* Work request *
Nothing but the lines from the one with "red line: (77, 72) -> (133, 96), moved" through the end of the data should be set down, each exactly as written, and no picture should be included.

(Collection entries)
-------------------------

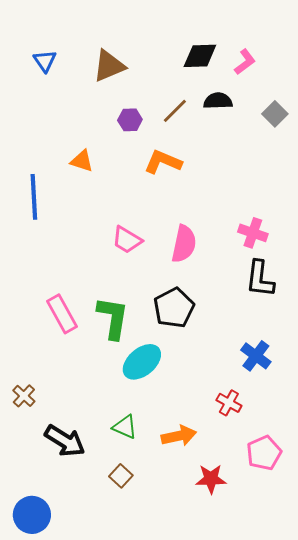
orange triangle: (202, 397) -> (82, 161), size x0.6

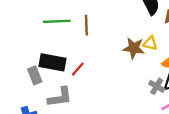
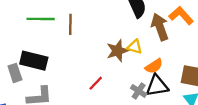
brown star: (134, 48) -> (117, 51), turned -30
red line: (78, 69) -> (96, 83), moved

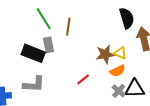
green line: (41, 19) -> (44, 19), turned 50
orange semicircle: (154, 66) -> (118, 71), moved
gray rectangle: (15, 73) -> (49, 45), moved

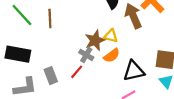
gray rectangle: (49, 45) -> (51, 76), moved
gray cross: (119, 91) -> (86, 55), moved

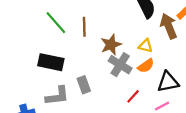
brown star: (95, 40) -> (111, 45), moved
gray cross: (86, 55) -> (120, 65), size x1.5
red line: (77, 72) -> (133, 96), moved

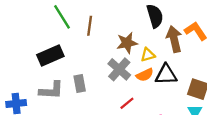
brown star: (111, 45) -> (127, 43), moved
yellow triangle: (146, 46) -> (148, 55), turned -40
black rectangle: (51, 62) -> (50, 56), turned -45
black triangle: (168, 82) -> (166, 75), moved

-------------------------

* Expected answer *
red line: (77, 72) -> (133, 96), moved

brown star: (111, 45) -> (127, 43), moved
yellow triangle: (146, 46) -> (148, 55), turned -40
black rectangle: (51, 62) -> (50, 56), turned -45
black triangle: (168, 82) -> (166, 75), moved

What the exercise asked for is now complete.